EXERCISE INSTRUCTIONS: Reproduce, exactly and in full, the lines from the one with "camera: 60 degrees right, 5 degrees up" through the one with "none -> blue can [277,143,318,207]" in the data below; drop pictures.

EXTRACTED RECORDS:
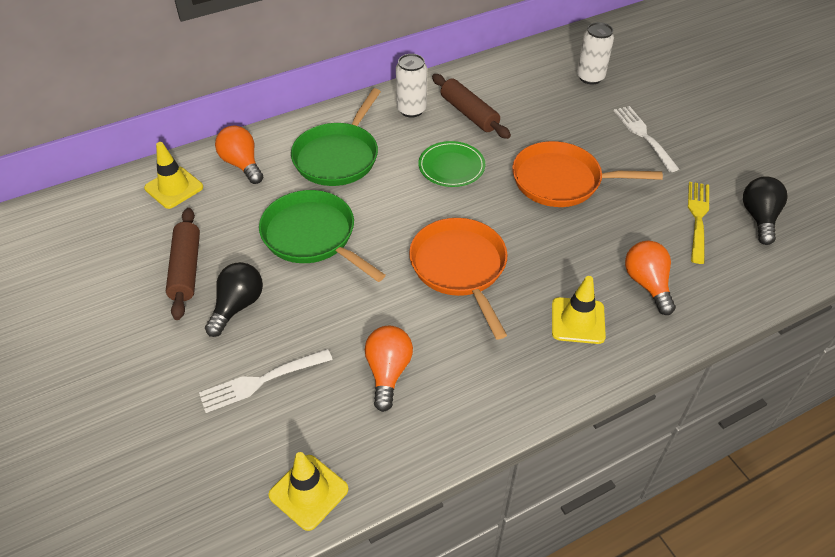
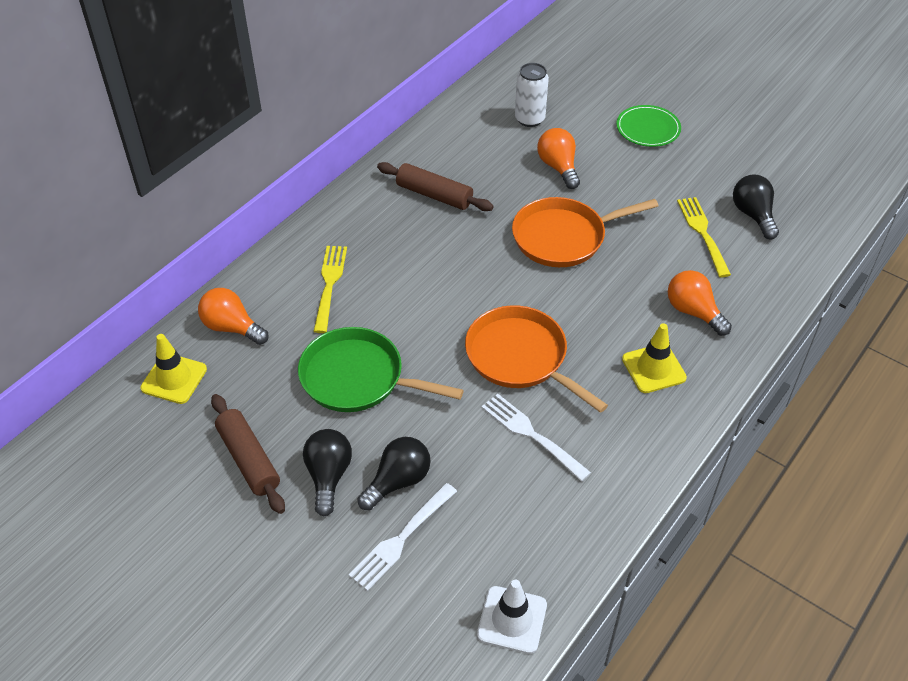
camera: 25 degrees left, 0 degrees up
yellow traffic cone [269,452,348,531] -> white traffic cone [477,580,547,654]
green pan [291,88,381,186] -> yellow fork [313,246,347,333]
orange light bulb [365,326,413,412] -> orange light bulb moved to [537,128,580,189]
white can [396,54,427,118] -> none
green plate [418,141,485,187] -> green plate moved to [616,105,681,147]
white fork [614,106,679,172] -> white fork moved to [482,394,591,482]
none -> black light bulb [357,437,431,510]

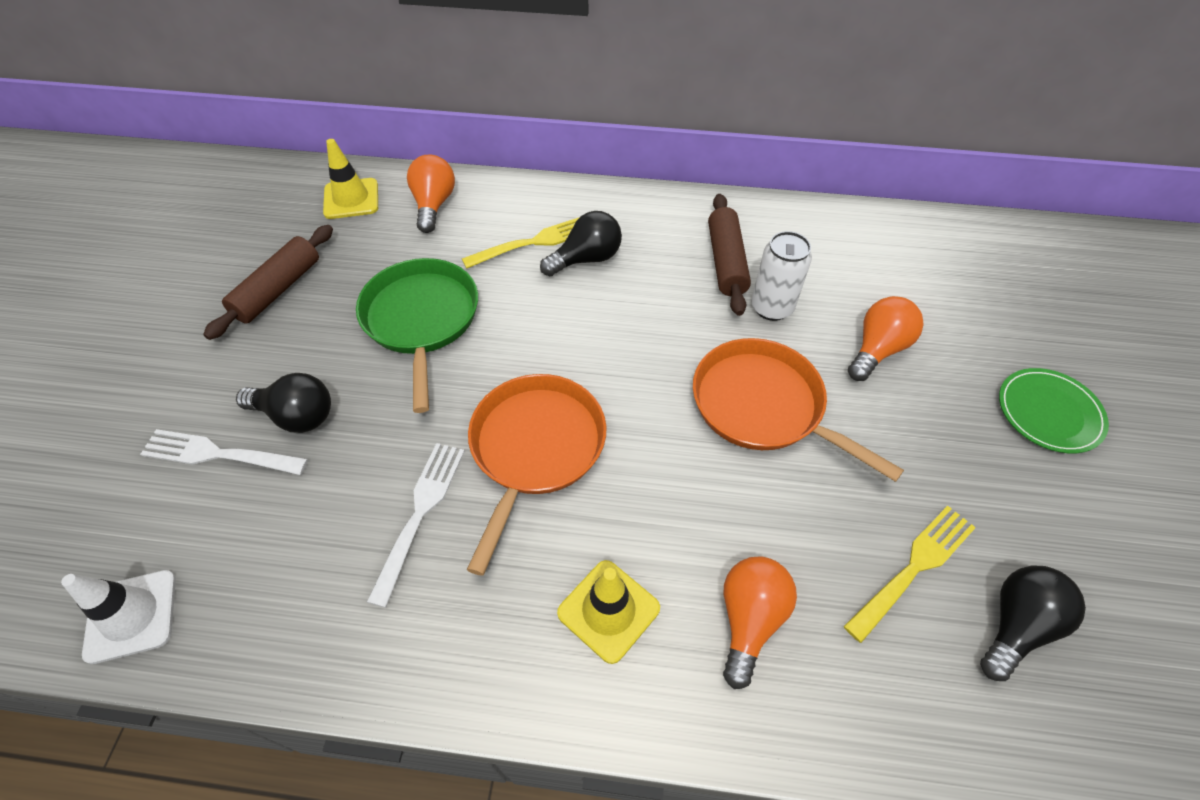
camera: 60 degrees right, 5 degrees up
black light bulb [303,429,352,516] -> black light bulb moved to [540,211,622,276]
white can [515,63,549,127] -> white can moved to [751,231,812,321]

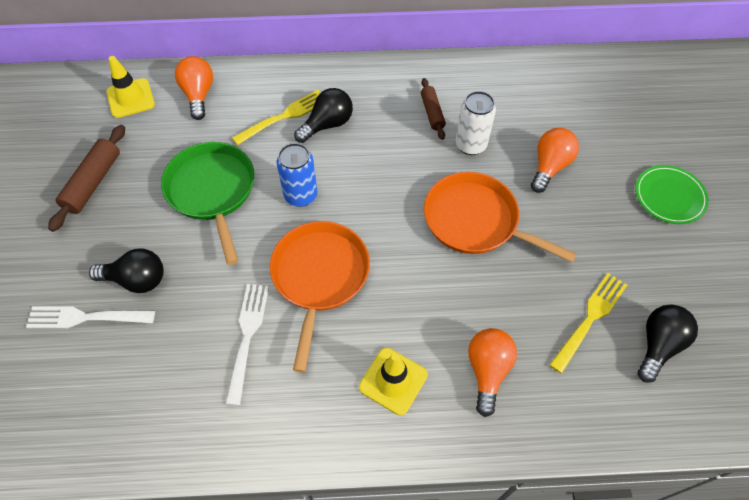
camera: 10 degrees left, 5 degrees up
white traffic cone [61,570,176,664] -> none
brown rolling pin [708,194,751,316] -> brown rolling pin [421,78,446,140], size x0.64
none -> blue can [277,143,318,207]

...

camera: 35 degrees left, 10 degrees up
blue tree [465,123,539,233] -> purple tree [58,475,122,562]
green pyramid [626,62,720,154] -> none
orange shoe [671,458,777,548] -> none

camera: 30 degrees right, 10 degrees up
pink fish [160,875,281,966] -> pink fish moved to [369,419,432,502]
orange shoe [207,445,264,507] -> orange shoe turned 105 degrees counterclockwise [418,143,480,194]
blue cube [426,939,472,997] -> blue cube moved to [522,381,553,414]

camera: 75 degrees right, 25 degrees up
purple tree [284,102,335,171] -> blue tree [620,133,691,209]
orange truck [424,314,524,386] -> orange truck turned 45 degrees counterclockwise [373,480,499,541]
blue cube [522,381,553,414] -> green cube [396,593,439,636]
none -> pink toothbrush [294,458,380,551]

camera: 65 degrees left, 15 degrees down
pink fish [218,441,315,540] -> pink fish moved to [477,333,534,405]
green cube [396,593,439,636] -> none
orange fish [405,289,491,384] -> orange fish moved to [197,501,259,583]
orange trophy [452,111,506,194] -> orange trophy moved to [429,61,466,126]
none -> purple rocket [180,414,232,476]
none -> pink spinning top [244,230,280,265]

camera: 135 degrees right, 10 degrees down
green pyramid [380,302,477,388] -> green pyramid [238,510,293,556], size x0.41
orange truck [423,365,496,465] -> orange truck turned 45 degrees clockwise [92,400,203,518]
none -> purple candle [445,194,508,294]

SOLUTION FOR THIS PROBLEM:
camera: 60 degrees right, 5 degrees up
black light bulb [303,429,352,516] -> black light bulb moved to [540,211,622,276]
white can [515,63,549,127] -> white can moved to [751,231,812,321]

camera: 10 degrees left, 5 degrees up
white traffic cone [61,570,176,664] -> none
brown rolling pin [708,194,751,316] -> brown rolling pin [421,78,446,140], size x0.64
none -> blue can [277,143,318,207]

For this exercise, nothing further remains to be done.